Segment Start: RECORDS FOR THE EXERCISE
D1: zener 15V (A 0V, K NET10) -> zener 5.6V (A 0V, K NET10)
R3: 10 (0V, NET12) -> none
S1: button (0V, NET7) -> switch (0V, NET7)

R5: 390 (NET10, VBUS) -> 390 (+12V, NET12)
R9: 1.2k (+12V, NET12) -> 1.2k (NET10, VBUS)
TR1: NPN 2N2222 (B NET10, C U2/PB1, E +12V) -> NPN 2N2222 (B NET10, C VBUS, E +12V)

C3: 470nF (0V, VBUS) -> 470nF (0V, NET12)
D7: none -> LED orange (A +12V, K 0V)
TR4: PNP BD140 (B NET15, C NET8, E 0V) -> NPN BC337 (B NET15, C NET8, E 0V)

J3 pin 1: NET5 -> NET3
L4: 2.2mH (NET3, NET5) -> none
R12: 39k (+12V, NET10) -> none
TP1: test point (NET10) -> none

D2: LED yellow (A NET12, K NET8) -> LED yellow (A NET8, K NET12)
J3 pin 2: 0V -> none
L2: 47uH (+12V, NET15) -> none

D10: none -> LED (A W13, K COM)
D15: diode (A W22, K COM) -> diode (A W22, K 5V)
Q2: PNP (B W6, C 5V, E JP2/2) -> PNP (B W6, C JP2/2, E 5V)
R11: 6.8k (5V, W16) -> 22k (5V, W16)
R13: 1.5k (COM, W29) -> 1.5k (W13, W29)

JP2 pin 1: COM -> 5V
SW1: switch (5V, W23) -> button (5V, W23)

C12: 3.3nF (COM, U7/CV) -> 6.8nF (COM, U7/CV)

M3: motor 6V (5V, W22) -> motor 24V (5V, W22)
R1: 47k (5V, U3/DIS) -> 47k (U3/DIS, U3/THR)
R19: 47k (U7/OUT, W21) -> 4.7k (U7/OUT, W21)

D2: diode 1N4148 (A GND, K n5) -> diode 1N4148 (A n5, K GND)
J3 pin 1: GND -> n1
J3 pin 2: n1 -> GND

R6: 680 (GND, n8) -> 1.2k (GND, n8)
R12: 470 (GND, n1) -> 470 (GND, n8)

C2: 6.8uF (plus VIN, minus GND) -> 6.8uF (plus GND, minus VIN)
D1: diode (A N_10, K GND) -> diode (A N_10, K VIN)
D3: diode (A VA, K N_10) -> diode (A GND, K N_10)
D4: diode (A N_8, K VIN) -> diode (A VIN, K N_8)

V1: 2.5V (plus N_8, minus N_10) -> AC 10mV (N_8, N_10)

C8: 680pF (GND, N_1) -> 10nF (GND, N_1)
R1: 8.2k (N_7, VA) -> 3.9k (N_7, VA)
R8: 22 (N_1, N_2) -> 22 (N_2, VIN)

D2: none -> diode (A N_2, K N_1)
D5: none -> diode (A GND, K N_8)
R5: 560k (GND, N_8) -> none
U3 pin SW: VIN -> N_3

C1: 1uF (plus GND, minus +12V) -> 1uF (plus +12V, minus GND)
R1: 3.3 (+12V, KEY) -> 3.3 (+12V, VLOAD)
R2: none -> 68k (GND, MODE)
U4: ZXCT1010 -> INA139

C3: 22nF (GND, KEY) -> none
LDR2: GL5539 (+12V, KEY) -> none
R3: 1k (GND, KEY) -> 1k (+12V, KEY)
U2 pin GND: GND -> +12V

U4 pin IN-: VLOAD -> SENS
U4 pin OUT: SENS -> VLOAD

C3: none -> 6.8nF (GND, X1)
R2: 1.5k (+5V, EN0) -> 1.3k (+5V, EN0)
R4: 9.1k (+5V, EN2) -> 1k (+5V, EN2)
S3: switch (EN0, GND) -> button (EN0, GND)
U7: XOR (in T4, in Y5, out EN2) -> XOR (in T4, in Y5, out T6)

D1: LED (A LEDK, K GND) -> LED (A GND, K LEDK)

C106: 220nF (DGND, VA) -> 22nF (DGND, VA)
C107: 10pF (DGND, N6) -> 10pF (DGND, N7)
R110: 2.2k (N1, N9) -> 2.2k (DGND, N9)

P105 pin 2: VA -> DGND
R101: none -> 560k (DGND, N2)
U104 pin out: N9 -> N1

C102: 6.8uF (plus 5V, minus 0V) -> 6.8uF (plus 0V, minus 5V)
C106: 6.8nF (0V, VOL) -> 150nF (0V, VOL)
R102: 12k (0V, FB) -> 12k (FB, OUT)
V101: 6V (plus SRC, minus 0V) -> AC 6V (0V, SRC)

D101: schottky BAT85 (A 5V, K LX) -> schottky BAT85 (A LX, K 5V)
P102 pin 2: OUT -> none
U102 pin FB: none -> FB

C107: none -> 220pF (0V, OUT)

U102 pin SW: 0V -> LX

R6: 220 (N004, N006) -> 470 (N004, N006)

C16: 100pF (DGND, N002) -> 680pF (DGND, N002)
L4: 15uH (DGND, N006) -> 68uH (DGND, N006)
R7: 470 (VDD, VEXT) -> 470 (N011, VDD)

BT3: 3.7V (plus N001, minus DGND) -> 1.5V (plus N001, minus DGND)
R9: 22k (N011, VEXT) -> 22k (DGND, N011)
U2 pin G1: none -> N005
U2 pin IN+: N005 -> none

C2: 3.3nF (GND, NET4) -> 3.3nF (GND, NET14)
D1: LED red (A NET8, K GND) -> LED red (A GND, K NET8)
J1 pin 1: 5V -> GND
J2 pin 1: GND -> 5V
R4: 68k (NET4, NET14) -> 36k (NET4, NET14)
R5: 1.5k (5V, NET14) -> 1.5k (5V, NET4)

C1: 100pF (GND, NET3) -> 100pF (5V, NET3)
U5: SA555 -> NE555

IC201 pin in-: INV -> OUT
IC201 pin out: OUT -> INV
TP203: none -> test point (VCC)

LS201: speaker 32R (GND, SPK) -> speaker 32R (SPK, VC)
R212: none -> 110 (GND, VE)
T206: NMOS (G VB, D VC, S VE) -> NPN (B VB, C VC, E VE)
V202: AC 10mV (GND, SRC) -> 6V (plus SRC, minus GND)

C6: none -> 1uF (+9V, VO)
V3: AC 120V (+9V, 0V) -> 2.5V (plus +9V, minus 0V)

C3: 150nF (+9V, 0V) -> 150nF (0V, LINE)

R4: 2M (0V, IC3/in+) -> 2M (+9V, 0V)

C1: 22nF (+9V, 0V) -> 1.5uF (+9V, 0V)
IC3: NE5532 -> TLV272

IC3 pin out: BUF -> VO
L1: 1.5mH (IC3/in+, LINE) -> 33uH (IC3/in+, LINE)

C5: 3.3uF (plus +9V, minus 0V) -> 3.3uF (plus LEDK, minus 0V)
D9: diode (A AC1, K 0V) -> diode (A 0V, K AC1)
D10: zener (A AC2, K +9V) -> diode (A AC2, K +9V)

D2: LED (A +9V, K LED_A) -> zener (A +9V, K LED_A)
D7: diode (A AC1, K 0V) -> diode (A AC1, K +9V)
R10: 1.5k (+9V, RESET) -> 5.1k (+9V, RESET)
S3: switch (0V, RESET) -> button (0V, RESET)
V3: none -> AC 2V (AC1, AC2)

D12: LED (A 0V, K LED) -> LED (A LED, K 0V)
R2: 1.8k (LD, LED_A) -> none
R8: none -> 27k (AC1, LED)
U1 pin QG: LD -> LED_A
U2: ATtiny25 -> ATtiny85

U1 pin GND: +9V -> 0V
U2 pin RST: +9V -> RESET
Segment End: RECORDS FOR THE EXERCISE
- [THE TASK]: All that should appear in the response is the run of lines from the first line of the entries through the line containing "TR1: NPN 2N2222", copied exactly.

- [YOUR RESPONSE]:
D1: zener 15V (A 0V, K NET10) -> zener 5.6V (A 0V, K NET10)
R3: 10 (0V, NET12) -> none
S1: button (0V, NET7) -> switch (0V, NET7)

R5: 390 (NET10, VBUS) -> 390 (+12V, NET12)
R9: 1.2k (+12V, NET12) -> 1.2k (NET10, VBUS)
TR1: NPN 2N2222 (B NET10, C U2/PB1, E +12V) -> NPN 2N2222 (B NET10, C VBUS, E +12V)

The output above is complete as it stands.